Stored data »
BEGIN
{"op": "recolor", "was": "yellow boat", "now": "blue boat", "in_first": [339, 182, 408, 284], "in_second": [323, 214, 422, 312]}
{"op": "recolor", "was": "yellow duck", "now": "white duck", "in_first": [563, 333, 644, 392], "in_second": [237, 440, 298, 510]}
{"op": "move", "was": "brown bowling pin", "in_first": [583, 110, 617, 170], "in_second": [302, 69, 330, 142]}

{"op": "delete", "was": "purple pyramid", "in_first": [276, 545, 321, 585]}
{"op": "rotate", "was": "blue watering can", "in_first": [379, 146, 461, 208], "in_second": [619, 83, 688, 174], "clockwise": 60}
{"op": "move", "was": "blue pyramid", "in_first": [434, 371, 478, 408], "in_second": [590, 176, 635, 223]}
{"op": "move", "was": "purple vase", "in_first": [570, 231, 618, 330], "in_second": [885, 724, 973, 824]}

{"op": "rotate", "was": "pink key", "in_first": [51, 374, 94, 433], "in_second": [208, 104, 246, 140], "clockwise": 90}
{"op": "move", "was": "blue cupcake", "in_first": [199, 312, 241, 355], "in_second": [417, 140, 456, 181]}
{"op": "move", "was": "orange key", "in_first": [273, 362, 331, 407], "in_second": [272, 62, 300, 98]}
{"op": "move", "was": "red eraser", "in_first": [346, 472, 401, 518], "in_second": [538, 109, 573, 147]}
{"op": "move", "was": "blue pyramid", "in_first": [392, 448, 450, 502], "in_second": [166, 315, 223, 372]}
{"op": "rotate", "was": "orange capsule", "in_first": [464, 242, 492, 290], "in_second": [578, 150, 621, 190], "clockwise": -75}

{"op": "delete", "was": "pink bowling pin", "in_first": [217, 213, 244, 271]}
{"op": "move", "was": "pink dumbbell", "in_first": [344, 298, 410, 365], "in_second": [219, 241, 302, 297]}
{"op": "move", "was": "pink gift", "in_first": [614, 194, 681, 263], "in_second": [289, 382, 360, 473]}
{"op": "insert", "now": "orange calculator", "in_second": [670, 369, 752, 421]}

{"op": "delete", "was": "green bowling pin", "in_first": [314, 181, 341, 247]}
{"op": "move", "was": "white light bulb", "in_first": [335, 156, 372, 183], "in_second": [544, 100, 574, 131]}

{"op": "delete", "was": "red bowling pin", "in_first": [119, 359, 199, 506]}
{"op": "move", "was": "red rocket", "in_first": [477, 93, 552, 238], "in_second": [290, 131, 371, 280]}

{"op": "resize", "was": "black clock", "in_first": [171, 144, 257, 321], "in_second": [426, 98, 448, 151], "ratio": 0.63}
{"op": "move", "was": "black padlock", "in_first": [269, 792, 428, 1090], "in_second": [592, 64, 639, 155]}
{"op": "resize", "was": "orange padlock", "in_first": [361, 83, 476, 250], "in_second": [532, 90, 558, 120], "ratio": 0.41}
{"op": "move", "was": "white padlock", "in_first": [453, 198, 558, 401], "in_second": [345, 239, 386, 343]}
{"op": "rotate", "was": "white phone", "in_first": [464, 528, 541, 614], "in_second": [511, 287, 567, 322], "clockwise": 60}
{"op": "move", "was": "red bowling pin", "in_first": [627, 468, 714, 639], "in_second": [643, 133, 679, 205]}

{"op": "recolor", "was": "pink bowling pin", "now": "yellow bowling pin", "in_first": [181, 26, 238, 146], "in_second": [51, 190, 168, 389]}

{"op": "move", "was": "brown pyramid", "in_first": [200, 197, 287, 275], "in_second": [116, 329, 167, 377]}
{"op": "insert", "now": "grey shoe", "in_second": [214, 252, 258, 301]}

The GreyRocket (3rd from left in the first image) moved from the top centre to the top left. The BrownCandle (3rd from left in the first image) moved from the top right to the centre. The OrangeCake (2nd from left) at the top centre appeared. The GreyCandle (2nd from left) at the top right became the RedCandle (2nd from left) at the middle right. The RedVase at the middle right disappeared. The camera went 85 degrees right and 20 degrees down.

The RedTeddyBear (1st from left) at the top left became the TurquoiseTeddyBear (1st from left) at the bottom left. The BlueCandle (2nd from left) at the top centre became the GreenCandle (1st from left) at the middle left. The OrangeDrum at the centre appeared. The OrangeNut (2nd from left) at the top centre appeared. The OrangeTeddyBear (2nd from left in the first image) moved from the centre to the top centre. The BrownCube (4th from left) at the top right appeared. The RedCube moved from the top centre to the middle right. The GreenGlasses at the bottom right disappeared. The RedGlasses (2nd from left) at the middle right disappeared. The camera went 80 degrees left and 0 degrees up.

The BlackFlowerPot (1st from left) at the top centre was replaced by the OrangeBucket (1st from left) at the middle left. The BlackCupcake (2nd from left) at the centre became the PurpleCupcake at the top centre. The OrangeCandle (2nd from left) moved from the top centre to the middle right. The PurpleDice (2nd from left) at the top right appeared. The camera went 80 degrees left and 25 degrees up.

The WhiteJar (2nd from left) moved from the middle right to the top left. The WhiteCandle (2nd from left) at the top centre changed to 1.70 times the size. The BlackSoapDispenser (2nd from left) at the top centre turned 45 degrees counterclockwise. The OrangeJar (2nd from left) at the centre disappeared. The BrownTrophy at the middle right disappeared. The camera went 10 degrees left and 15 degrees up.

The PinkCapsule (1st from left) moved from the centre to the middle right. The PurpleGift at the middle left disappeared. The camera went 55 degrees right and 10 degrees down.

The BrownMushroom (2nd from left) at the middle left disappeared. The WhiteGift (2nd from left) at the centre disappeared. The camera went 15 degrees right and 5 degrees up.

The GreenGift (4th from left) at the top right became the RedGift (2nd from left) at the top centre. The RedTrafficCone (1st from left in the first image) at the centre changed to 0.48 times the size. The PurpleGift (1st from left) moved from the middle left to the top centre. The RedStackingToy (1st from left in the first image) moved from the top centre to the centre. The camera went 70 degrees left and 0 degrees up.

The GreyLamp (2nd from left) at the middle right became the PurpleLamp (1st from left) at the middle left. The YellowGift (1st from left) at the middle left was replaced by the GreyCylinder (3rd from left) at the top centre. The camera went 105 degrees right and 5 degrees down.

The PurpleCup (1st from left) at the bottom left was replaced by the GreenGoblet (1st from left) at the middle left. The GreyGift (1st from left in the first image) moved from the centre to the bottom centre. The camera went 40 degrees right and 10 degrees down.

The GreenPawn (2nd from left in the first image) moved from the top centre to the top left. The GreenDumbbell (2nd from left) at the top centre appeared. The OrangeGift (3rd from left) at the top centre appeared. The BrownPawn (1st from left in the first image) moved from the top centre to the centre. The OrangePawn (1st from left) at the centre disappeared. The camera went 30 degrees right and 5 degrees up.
END
Exercise goal »
Repeat each record above precisely as written.

Response area »
{"op": "recolor", "was": "yellow boat", "now": "blue boat", "in_first": [339, 182, 408, 284], "in_second": [323, 214, 422, 312]}
{"op": "recolor", "was": "yellow duck", "now": "white duck", "in_first": [563, 333, 644, 392], "in_second": [237, 440, 298, 510]}
{"op": "move", "was": "brown bowling pin", "in_first": [583, 110, 617, 170], "in_second": [302, 69, 330, 142]}

{"op": "delete", "was": "purple pyramid", "in_first": [276, 545, 321, 585]}
{"op": "rotate", "was": "blue watering can", "in_first": [379, 146, 461, 208], "in_second": [619, 83, 688, 174], "clockwise": 60}
{"op": "move", "was": "blue pyramid", "in_first": [434, 371, 478, 408], "in_second": [590, 176, 635, 223]}
{"op": "move", "was": "purple vase", "in_first": [570, 231, 618, 330], "in_second": [885, 724, 973, 824]}

{"op": "rotate", "was": "pink key", "in_first": [51, 374, 94, 433], "in_second": [208, 104, 246, 140], "clockwise": 90}
{"op": "move", "was": "blue cupcake", "in_first": [199, 312, 241, 355], "in_second": [417, 140, 456, 181]}
{"op": "move", "was": "orange key", "in_first": [273, 362, 331, 407], "in_second": [272, 62, 300, 98]}
{"op": "move", "was": "red eraser", "in_first": [346, 472, 401, 518], "in_second": [538, 109, 573, 147]}
{"op": "move", "was": "blue pyramid", "in_first": [392, 448, 450, 502], "in_second": [166, 315, 223, 372]}
{"op": "rotate", "was": "orange capsule", "in_first": [464, 242, 492, 290], "in_second": [578, 150, 621, 190], "clockwise": -75}

{"op": "delete", "was": "pink bowling pin", "in_first": [217, 213, 244, 271]}
{"op": "move", "was": "pink dumbbell", "in_first": [344, 298, 410, 365], "in_second": [219, 241, 302, 297]}
{"op": "move", "was": "pink gift", "in_first": [614, 194, 681, 263], "in_second": [289, 382, 360, 473]}
{"op": "insert", "now": "orange calculator", "in_second": [670, 369, 752, 421]}

{"op": "delete", "was": "green bowling pin", "in_first": [314, 181, 341, 247]}
{"op": "move", "was": "white light bulb", "in_first": [335, 156, 372, 183], "in_second": [544, 100, 574, 131]}

{"op": "delete", "was": "red bowling pin", "in_first": [119, 359, 199, 506]}
{"op": "move", "was": "red rocket", "in_first": [477, 93, 552, 238], "in_second": [290, 131, 371, 280]}

{"op": "resize", "was": "black clock", "in_first": [171, 144, 257, 321], "in_second": [426, 98, 448, 151], "ratio": 0.63}
{"op": "move", "was": "black padlock", "in_first": [269, 792, 428, 1090], "in_second": [592, 64, 639, 155]}
{"op": "resize", "was": "orange padlock", "in_first": [361, 83, 476, 250], "in_second": [532, 90, 558, 120], "ratio": 0.41}
{"op": "move", "was": "white padlock", "in_first": [453, 198, 558, 401], "in_second": [345, 239, 386, 343]}
{"op": "rotate", "was": "white phone", "in_first": [464, 528, 541, 614], "in_second": [511, 287, 567, 322], "clockwise": 60}
{"op": "move", "was": "red bowling pin", "in_first": [627, 468, 714, 639], "in_second": [643, 133, 679, 205]}

{"op": "recolor", "was": "pink bowling pin", "now": "yellow bowling pin", "in_first": [181, 26, 238, 146], "in_second": [51, 190, 168, 389]}

{"op": "move", "was": "brown pyramid", "in_first": [200, 197, 287, 275], "in_second": [116, 329, 167, 377]}
{"op": "insert", "now": "grey shoe", "in_second": [214, 252, 258, 301]}

The GreyRocket (3rd from left in the first image) moved from the top centre to the top left. The BrownCandle (3rd from left in the first image) moved from the top right to the centre. The OrangeCake (2nd from left) at the top centre appeared. The GreyCandle (2nd from left) at the top right became the RedCandle (2nd from left) at the middle right. The RedVase at the middle right disappeared. The camera went 85 degrees right and 20 degrees down.

The RedTeddyBear (1st from left) at the top left became the TurquoiseTeddyBear (1st from left) at the bottom left. The BlueCandle (2nd from left) at the top centre became the GreenCandle (1st from left) at the middle left. The OrangeDrum at the centre appeared. The OrangeNut (2nd from left) at the top centre appeared. The OrangeTeddyBear (2nd from left in the first image) moved from the centre to the top centre. The BrownCube (4th from left) at the top right appeared. The RedCube moved from the top centre to the middle right. The GreenGlasses at the bottom right disappeared. The RedGlasses (2nd from left) at the middle right disappeared. The camera went 80 degrees left and 0 degrees up.

The BlackFlowerPot (1st from left) at the top centre was replaced by the OrangeBucket (1st from left) at the middle left. The BlackCupcake (2nd from left) at the centre became the PurpleCupcake at the top centre. The OrangeCandle (2nd from left) moved from the top centre to the middle right. The PurpleDice (2nd from left) at the top right appeared. The camera went 80 degrees left and 25 degrees up.

The WhiteJar (2nd from left) moved from the middle right to the top left. The WhiteCandle (2nd from left) at the top centre changed to 1.70 times the size. The BlackSoapDispenser (2nd from left) at the top centre turned 45 degrees counterclockwise. The OrangeJar (2nd from left) at the centre disappeared. The BrownTrophy at the middle right disappeared. The camera went 10 degrees left and 15 degrees up.

The PinkCapsule (1st from left) moved from the centre to the middle right. The PurpleGift at the middle left disappeared. The camera went 55 degrees right and 10 degrees down.

The BrownMushroom (2nd from left) at the middle left disappeared. The WhiteGift (2nd from left) at the centre disappeared. The camera went 15 degrees right and 5 degrees up.

The GreenGift (4th from left) at the top right became the RedGift (2nd from left) at the top centre. The RedTrafficCone (1st from left in the first image) at the centre changed to 0.48 times the size. The PurpleGift (1st from left) moved from the middle left to the top centre. The RedStackingToy (1st from left in the first image) moved from the top centre to the centre. The camera went 70 degrees left and 0 degrees up.

The GreyLamp (2nd from left) at the middle right became the PurpleLamp (1st from left) at the middle left. The YellowGift (1st from left) at the middle left was replaced by the GreyCylinder (3rd from left) at the top centre. The camera went 105 degrees right and 5 degrees down.

The PurpleCup (1st from left) at the bottom left was replaced by the GreenGoblet (1st from left) at the middle left. The GreyGift (1st from left in the first image) moved from the centre to the bottom centre. The camera went 40 degrees right and 10 degrees down.

The GreenPawn (2nd from left in the first image) moved from the top centre to the top left. The GreenDumbbell (2nd from left) at the top centre appeared. The OrangeGift (3rd from left) at the top centre appeared. The BrownPawn (1st from left in the first image) moved from the top centre to the centre. The OrangePawn (1st from left) at the centre disappeared. The camera went 30 degrees right and 5 degrees up.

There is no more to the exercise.